**What you need to do:**
Given the records below, the lines starting at the line with "red line: (77, 87) -> (82, 109), moved" and ending at the line with "pink circle: (33, 406)" should be output exactly, both end lines kept and pictures left out.

====

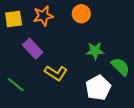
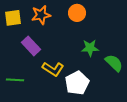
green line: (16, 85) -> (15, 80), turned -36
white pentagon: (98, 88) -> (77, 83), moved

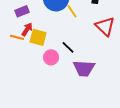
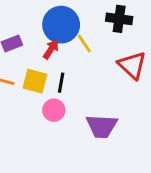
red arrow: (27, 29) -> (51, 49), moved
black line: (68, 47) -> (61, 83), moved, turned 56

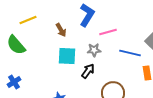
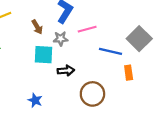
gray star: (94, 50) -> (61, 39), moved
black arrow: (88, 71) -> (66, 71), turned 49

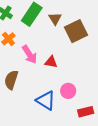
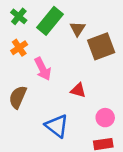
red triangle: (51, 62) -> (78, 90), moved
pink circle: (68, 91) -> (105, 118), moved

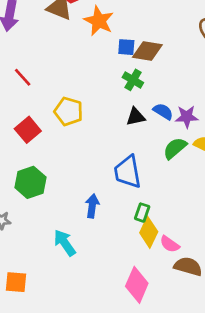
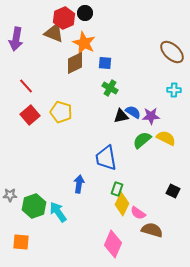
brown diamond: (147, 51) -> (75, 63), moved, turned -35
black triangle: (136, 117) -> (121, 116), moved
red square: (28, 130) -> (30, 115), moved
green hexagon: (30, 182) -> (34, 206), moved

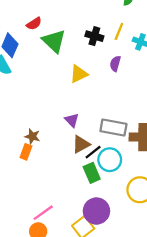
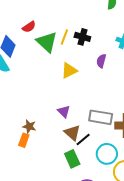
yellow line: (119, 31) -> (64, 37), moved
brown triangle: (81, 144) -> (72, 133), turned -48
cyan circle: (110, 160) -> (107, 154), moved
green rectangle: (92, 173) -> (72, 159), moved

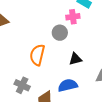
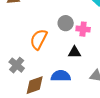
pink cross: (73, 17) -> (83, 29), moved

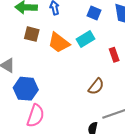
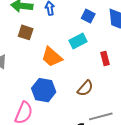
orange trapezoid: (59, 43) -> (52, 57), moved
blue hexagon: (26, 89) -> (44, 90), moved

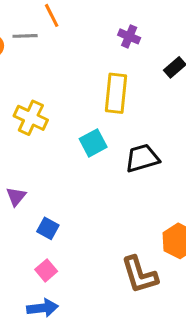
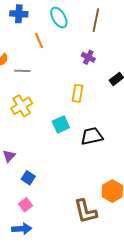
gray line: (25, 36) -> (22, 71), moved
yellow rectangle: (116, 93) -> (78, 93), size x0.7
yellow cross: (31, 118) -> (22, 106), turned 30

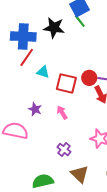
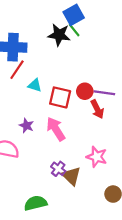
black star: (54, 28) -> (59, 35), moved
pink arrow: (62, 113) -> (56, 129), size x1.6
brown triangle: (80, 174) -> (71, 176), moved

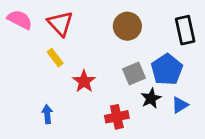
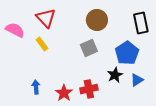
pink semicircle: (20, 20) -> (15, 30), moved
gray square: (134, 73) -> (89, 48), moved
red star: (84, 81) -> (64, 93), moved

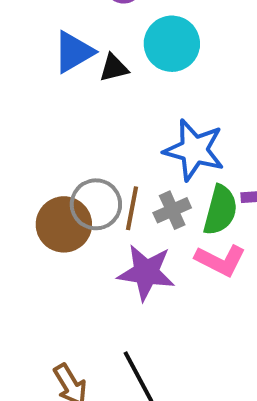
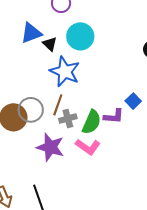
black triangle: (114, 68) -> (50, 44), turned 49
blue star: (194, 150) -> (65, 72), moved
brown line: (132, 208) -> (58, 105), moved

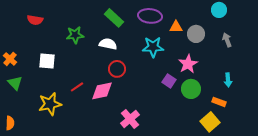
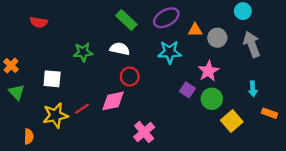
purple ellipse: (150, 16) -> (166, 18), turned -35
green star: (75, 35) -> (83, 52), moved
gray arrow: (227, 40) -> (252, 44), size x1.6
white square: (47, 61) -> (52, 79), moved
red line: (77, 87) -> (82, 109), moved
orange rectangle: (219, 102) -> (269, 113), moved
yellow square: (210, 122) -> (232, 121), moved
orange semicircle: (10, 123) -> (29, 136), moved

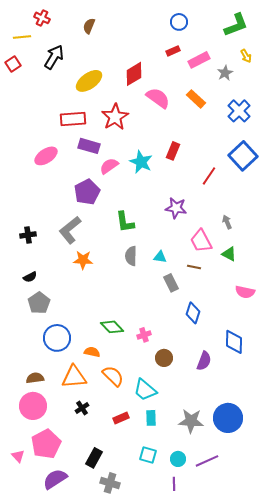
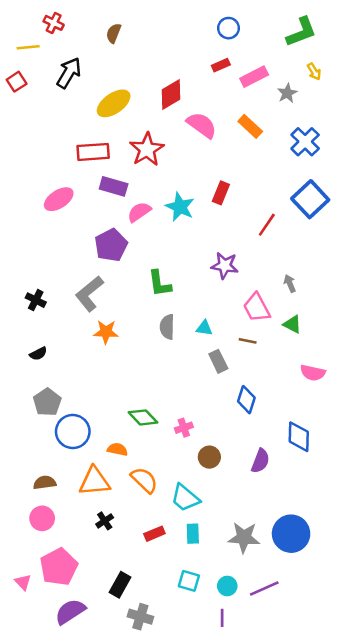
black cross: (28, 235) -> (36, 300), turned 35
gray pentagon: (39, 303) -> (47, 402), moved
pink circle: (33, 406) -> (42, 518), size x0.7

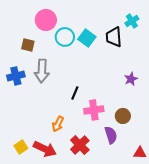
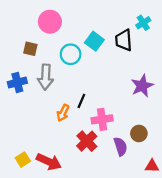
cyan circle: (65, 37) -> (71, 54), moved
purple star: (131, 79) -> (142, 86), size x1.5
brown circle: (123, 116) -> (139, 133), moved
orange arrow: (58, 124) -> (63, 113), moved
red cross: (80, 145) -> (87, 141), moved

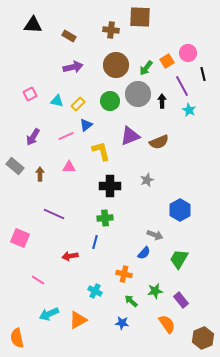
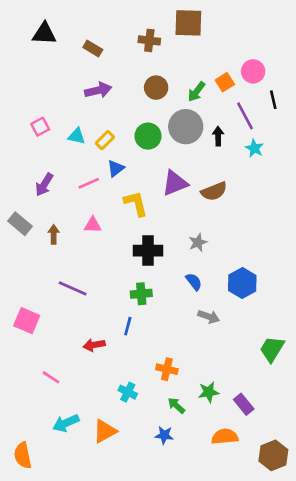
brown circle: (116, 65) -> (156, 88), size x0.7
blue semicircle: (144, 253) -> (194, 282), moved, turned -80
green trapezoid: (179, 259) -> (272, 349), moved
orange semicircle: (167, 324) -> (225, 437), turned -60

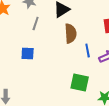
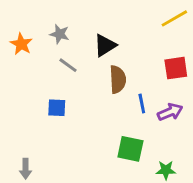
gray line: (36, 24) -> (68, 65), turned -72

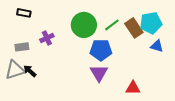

====

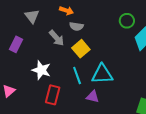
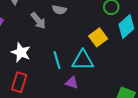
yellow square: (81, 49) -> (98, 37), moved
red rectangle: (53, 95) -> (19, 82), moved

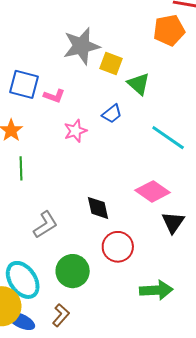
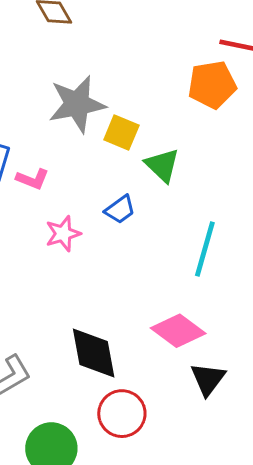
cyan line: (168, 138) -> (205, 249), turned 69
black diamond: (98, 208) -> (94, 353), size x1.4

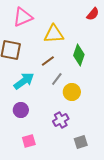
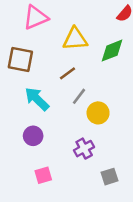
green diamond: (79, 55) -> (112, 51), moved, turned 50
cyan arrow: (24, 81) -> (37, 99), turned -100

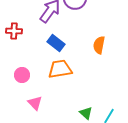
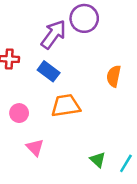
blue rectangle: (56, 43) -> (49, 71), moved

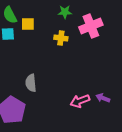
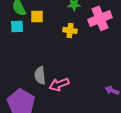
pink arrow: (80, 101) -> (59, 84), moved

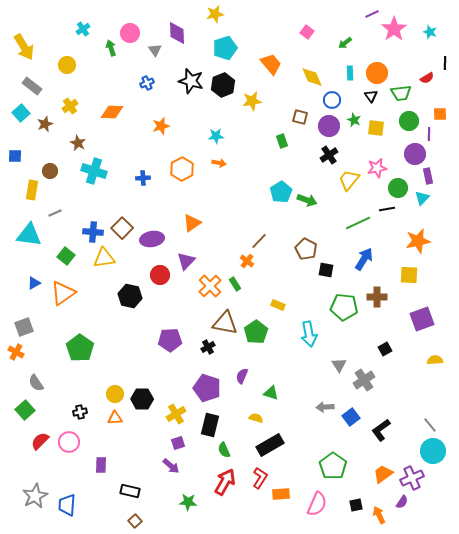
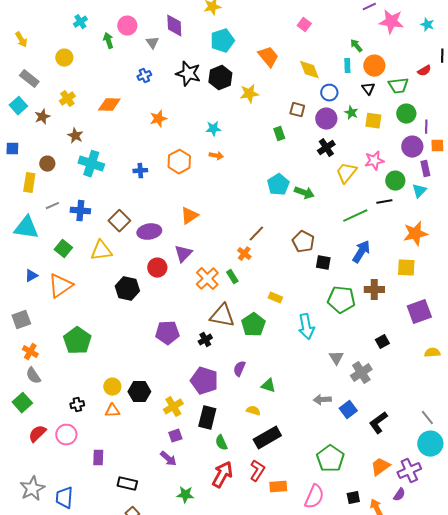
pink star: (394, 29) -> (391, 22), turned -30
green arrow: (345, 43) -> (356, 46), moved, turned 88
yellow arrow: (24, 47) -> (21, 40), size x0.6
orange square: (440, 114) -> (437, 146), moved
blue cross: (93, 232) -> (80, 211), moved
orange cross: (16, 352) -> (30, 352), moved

====

**Exercise response:**
red line: (77, 87) -> (82, 109), moved
orange rectangle: (219, 102) -> (269, 113), moved
yellow square: (210, 122) -> (232, 121), moved
orange semicircle: (10, 123) -> (29, 136), moved

black cross: (28, 235) -> (36, 300), turned 35
gray pentagon: (39, 303) -> (47, 402), moved
pink circle: (33, 406) -> (42, 518), size x0.7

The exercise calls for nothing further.